● What is required
Could you give the material again from the line with "blue arrow: moved 9 px down" up to and including the line with "pink arrow: rotated 50", changing each "yellow arrow" to "orange arrow" and leaving everything else as it is? Leave the pictures out of the answer.

● Saved data entries
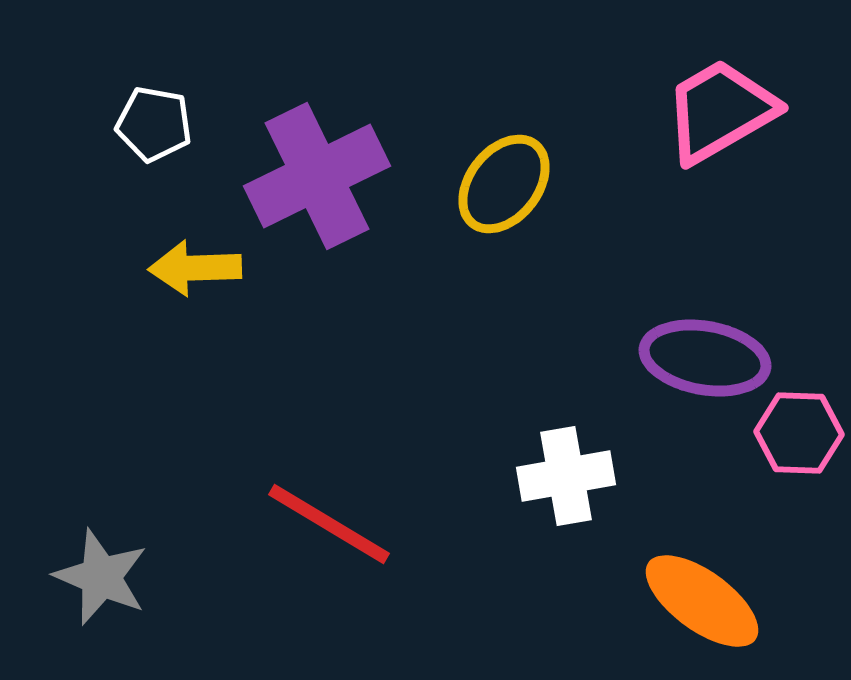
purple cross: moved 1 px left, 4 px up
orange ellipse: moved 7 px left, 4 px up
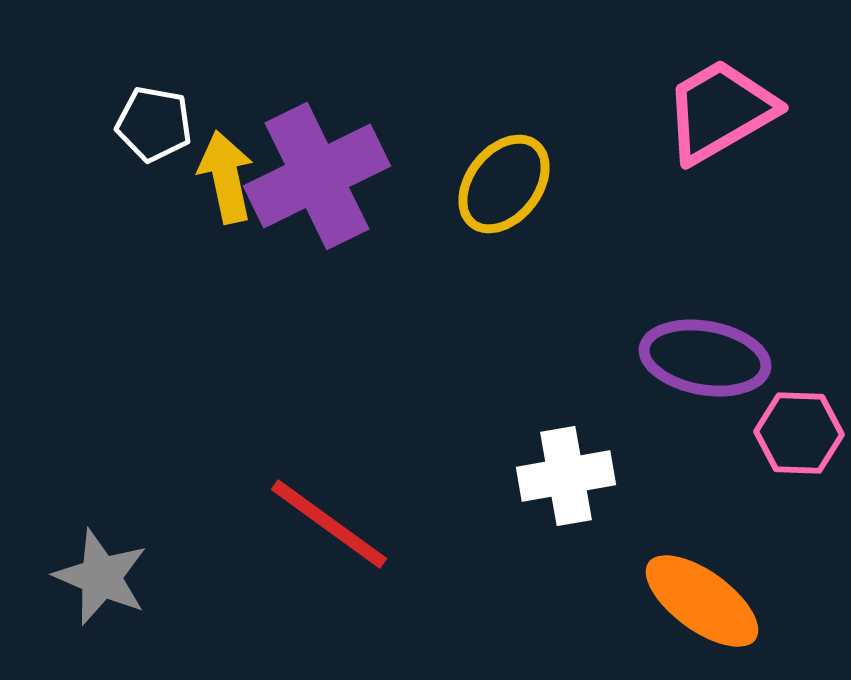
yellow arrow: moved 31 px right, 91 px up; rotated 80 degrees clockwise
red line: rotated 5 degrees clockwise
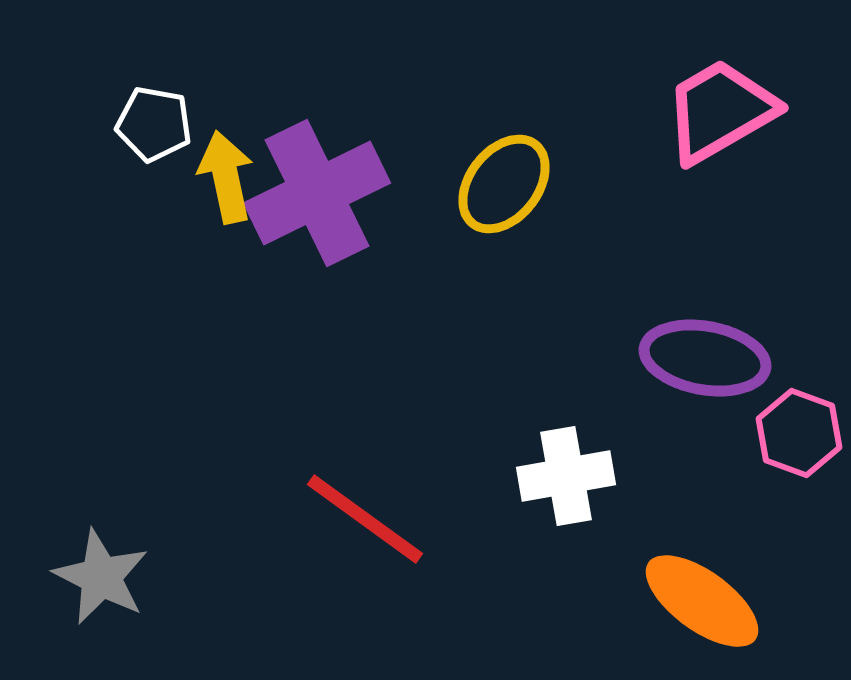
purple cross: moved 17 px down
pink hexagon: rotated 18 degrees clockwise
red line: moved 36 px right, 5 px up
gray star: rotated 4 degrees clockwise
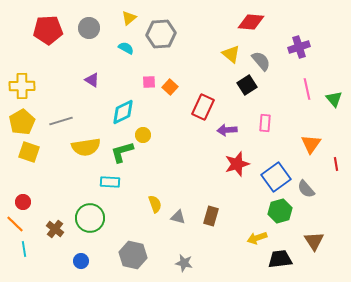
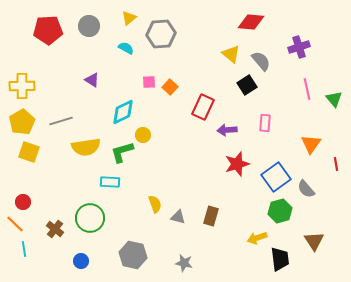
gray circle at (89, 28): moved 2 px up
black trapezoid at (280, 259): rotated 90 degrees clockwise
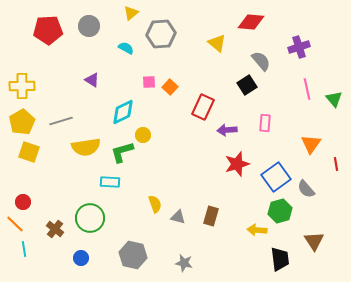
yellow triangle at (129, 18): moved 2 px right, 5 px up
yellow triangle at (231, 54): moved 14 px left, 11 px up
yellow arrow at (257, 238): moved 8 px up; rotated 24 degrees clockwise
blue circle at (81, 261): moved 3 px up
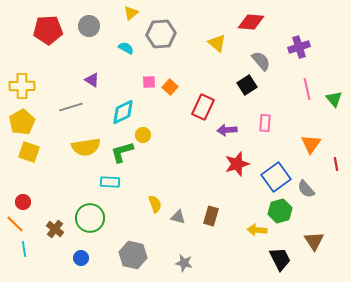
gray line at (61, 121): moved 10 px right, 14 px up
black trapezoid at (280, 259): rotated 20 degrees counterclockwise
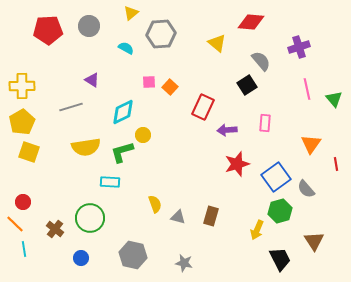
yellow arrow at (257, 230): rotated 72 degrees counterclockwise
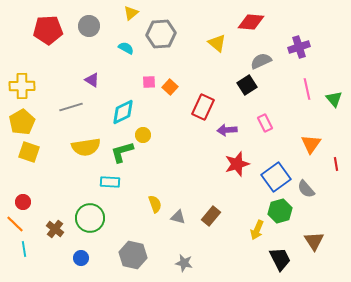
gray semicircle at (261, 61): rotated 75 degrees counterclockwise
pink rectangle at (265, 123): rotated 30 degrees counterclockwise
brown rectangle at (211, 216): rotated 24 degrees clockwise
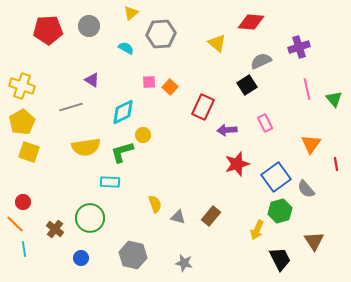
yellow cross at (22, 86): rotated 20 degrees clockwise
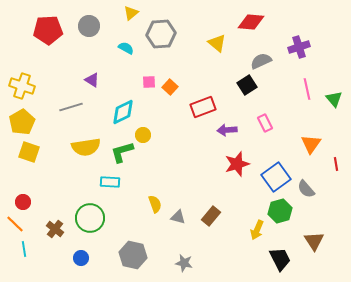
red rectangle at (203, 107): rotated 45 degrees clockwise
...
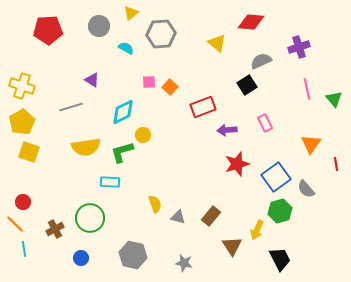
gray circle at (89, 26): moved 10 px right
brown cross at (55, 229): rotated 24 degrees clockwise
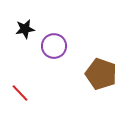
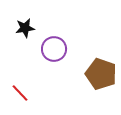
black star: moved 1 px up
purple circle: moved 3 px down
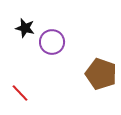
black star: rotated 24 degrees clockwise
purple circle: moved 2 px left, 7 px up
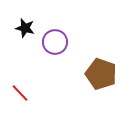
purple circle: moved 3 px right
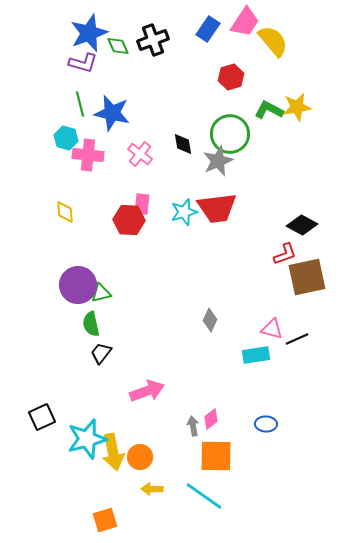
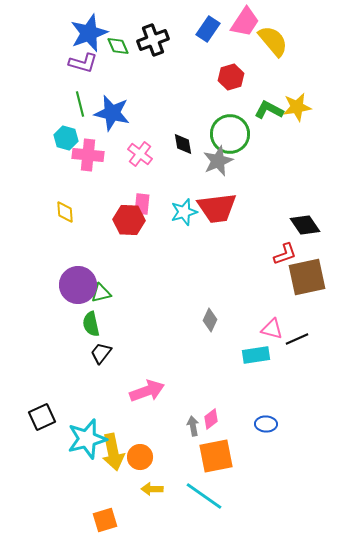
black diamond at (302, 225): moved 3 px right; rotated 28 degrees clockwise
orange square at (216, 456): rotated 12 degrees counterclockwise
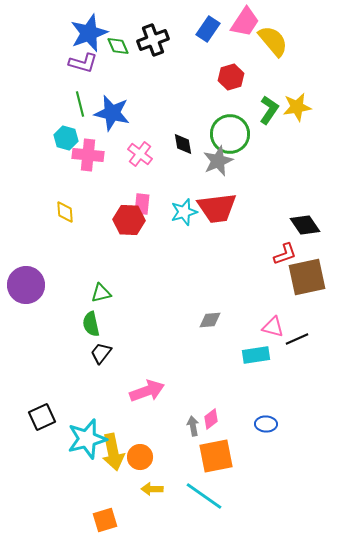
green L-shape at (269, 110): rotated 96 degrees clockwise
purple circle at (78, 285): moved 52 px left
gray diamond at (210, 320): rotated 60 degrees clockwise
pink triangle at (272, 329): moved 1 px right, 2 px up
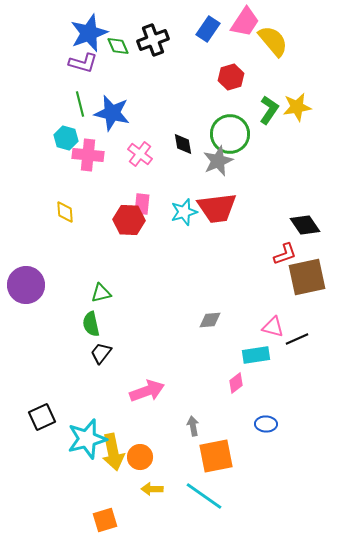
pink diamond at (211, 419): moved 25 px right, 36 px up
--
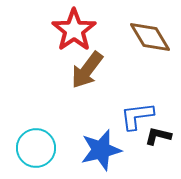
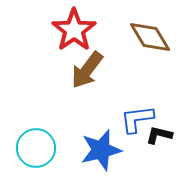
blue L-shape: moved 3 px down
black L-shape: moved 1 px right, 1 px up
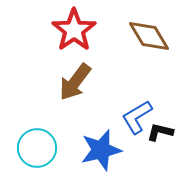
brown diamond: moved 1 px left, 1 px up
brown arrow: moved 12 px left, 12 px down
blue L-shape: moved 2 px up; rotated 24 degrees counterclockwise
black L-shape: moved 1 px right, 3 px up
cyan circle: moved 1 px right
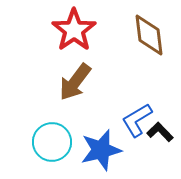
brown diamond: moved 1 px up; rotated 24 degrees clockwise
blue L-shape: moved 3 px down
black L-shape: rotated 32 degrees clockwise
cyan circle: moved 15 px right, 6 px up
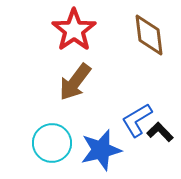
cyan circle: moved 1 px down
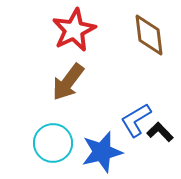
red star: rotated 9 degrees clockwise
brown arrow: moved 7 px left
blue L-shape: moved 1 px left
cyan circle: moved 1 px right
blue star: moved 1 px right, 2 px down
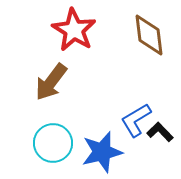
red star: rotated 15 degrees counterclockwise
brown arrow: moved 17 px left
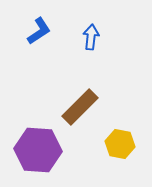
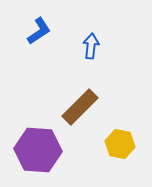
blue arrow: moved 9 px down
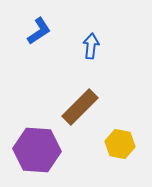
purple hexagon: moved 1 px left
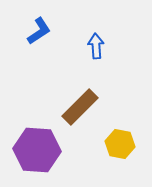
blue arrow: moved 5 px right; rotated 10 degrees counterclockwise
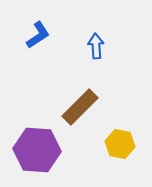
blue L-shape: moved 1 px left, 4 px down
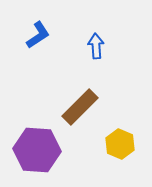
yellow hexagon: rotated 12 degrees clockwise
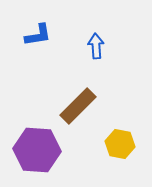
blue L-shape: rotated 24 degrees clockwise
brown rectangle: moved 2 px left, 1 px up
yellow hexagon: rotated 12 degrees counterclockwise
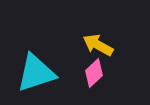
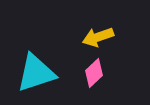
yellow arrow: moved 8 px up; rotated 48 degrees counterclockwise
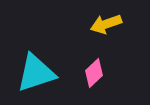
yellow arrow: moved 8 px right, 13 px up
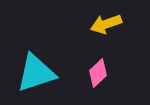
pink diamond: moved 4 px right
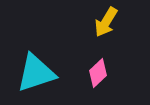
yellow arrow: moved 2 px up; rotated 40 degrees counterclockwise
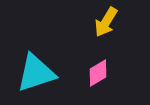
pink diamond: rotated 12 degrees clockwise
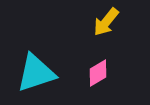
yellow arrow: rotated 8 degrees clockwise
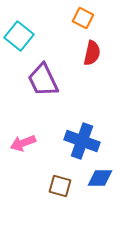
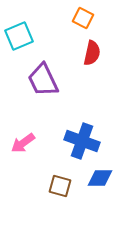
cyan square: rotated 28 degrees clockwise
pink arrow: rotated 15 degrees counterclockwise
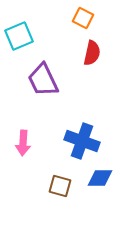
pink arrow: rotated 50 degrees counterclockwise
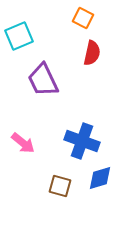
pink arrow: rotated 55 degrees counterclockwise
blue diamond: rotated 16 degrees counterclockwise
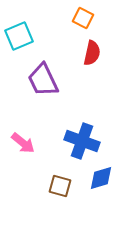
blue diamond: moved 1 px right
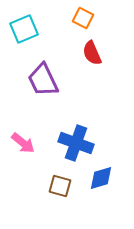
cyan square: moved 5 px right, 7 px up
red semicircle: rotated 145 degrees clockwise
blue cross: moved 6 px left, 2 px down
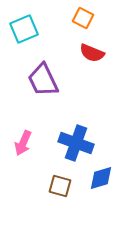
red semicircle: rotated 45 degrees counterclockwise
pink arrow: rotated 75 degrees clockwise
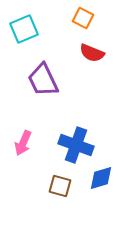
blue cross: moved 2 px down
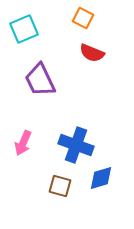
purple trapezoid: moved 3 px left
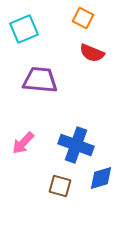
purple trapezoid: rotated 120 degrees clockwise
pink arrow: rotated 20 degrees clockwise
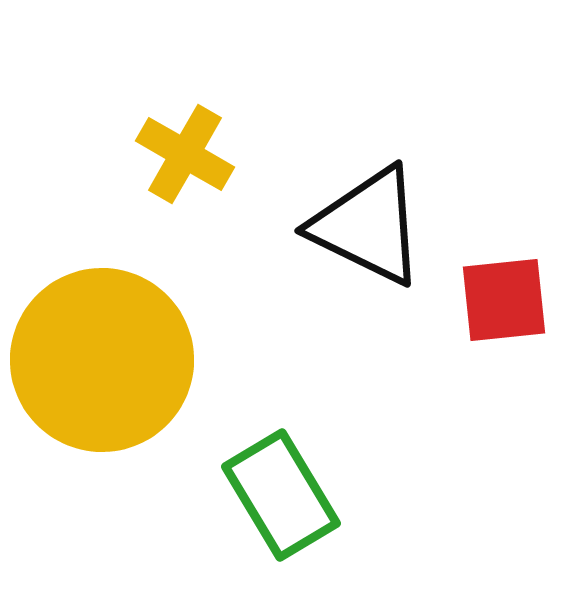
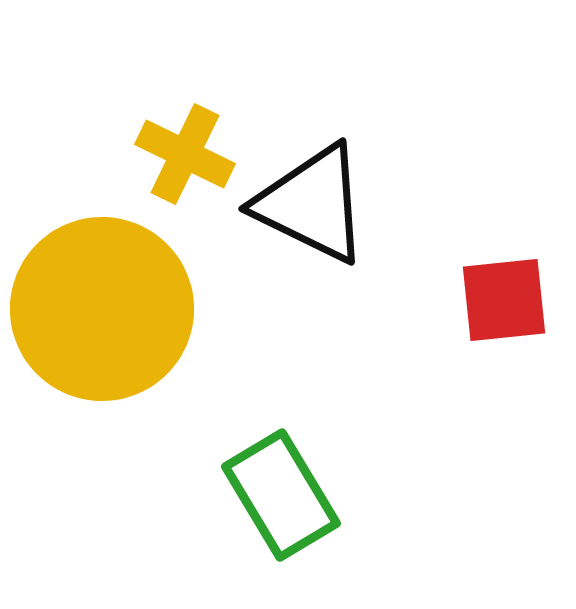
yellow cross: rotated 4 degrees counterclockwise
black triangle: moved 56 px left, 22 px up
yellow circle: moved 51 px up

● Answer in full
blue arrow: moved 9 px down
purple hexagon: moved 1 px left
blue arrow: moved 5 px right; rotated 10 degrees counterclockwise
blue L-shape: moved 1 px left, 4 px down
yellow hexagon: rotated 12 degrees clockwise
blue L-shape: rotated 24 degrees clockwise
brown rectangle: moved 2 px left, 1 px up
yellow hexagon: rotated 12 degrees counterclockwise
orange arrow: moved 8 px up; rotated 48 degrees counterclockwise
orange arrow: moved 8 px right, 13 px up
pink diamond: moved 4 px right
orange arrow: moved 2 px up; rotated 40 degrees counterclockwise
pink diamond: rotated 12 degrees clockwise
orange arrow: rotated 8 degrees clockwise
cyan square: rotated 28 degrees clockwise
pink arrow: rotated 15 degrees counterclockwise
pink arrow: rotated 50 degrees counterclockwise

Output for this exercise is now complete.